EXERCISE> Spot each line in the records below where the word "orange" occurs, then copy it.

Colored shape movement records
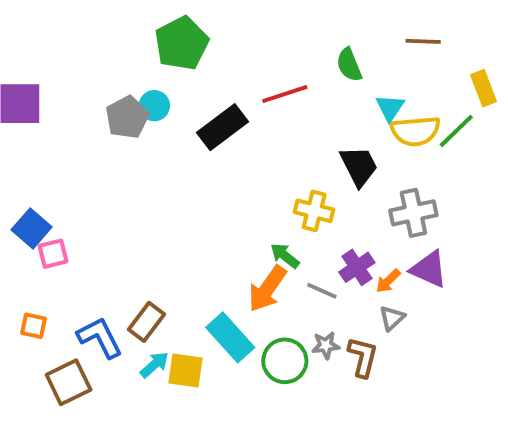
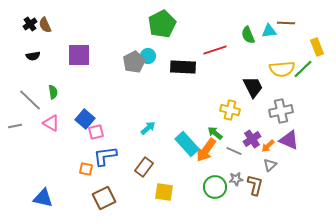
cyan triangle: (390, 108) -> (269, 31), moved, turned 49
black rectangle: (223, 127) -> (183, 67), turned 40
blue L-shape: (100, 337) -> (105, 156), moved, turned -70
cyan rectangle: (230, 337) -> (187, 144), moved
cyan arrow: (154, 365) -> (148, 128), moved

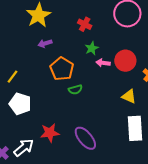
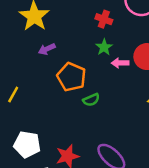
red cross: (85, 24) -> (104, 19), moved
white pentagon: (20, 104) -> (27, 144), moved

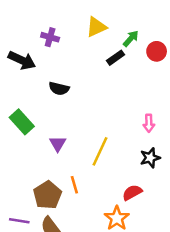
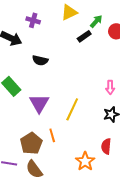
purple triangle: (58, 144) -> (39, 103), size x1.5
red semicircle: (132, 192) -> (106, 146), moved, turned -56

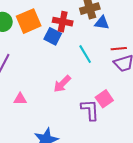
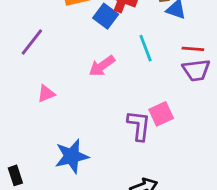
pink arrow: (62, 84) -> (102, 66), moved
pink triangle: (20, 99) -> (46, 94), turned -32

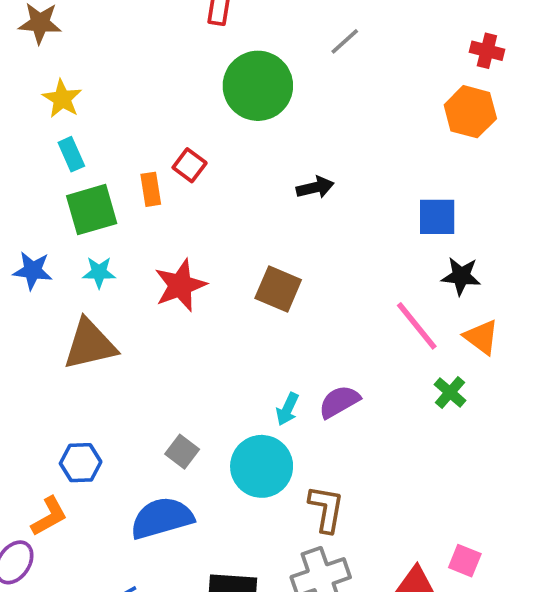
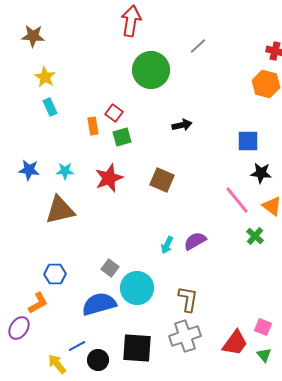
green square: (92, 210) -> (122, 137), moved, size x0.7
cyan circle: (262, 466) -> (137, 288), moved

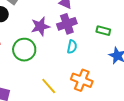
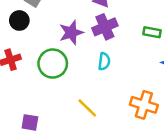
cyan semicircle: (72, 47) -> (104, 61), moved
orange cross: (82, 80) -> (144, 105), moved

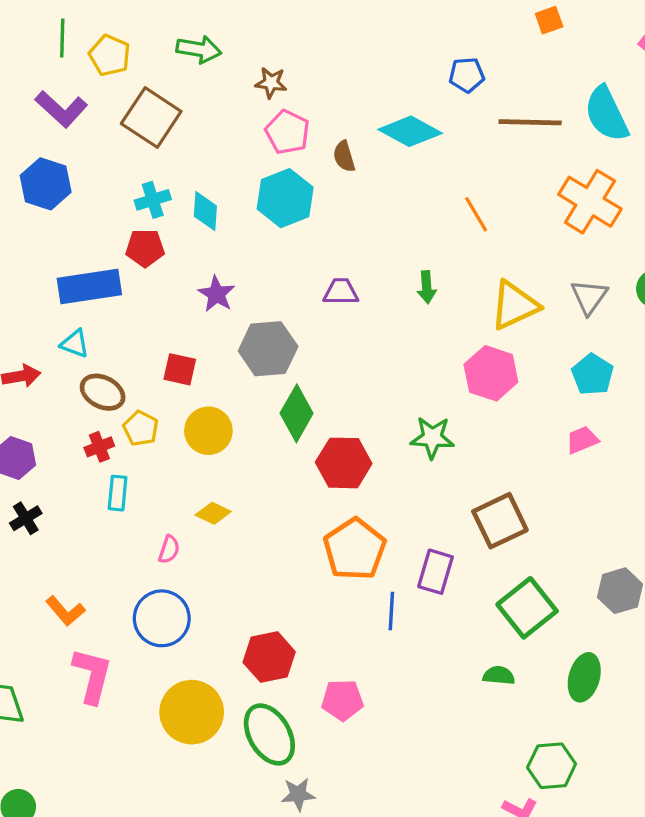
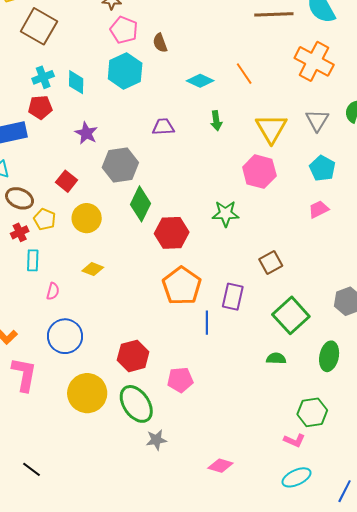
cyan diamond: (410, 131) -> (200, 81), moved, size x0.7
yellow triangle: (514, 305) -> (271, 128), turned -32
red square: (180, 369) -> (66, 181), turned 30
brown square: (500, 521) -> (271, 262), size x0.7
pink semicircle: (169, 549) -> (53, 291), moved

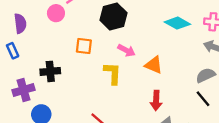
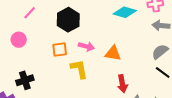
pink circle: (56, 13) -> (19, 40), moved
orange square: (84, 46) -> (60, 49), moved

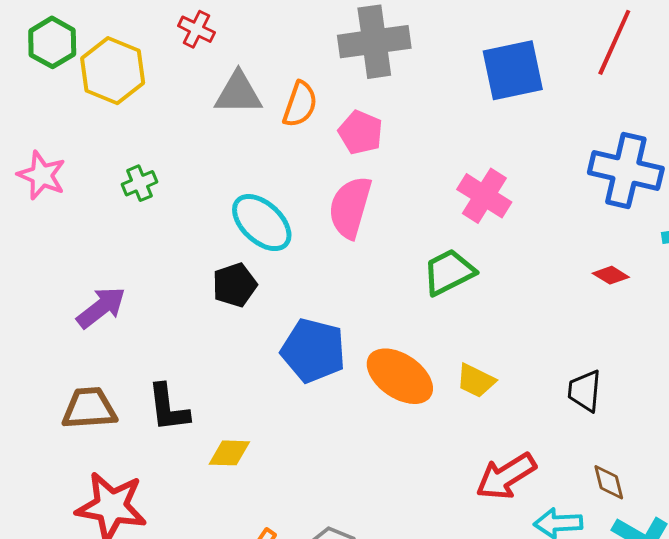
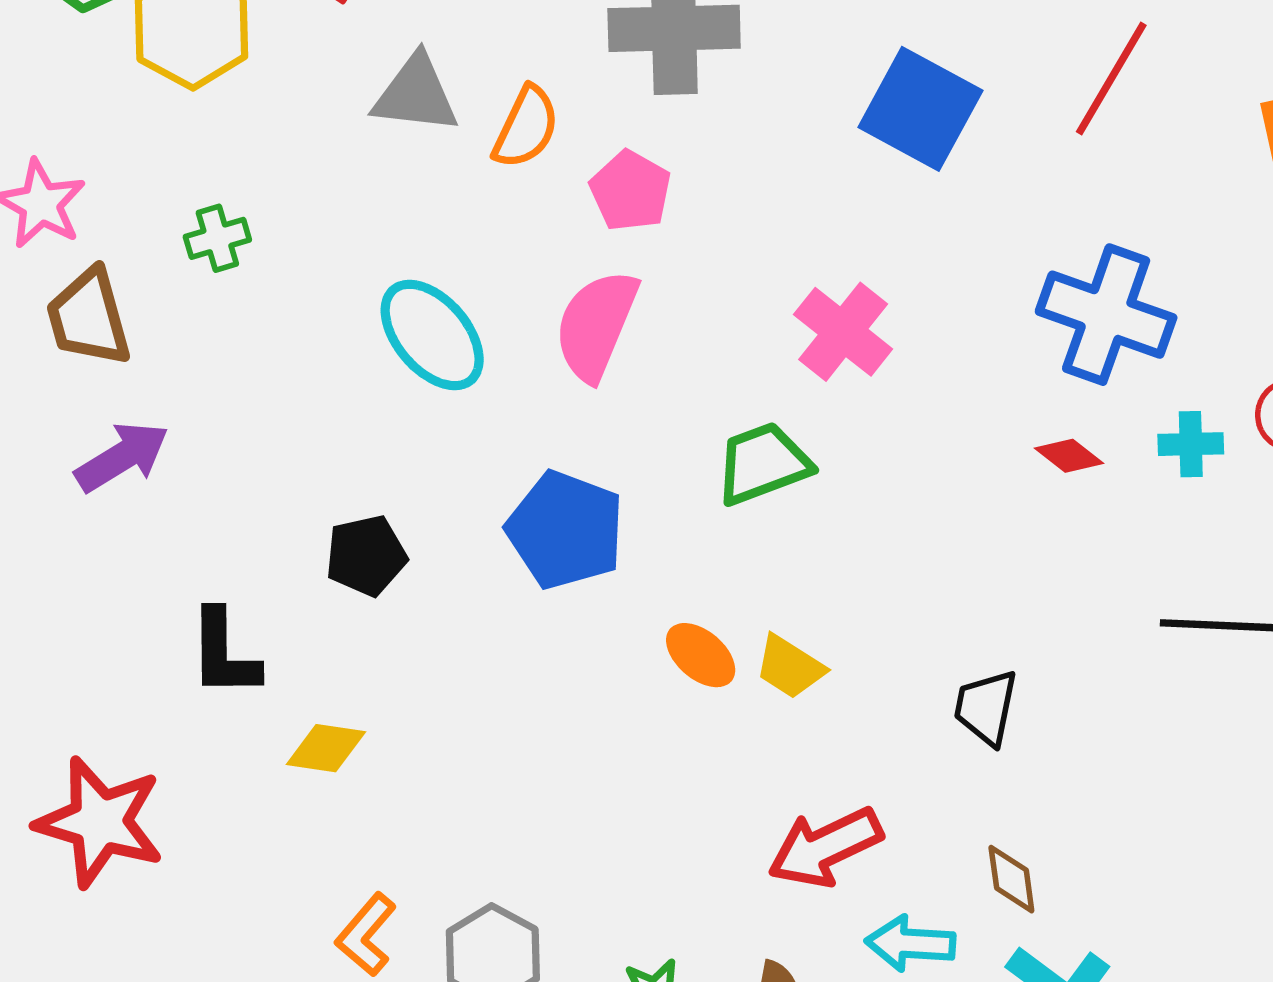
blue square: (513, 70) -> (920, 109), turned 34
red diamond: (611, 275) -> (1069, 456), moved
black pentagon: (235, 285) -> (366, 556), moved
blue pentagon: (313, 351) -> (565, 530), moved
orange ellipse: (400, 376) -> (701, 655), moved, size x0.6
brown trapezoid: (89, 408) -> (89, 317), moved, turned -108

RESPONSE AREA>
orange cross: (82, 80) -> (144, 105), moved
orange square: (84, 46) -> (60, 49), moved
orange ellipse: (400, 376) -> (701, 655), moved, size x0.6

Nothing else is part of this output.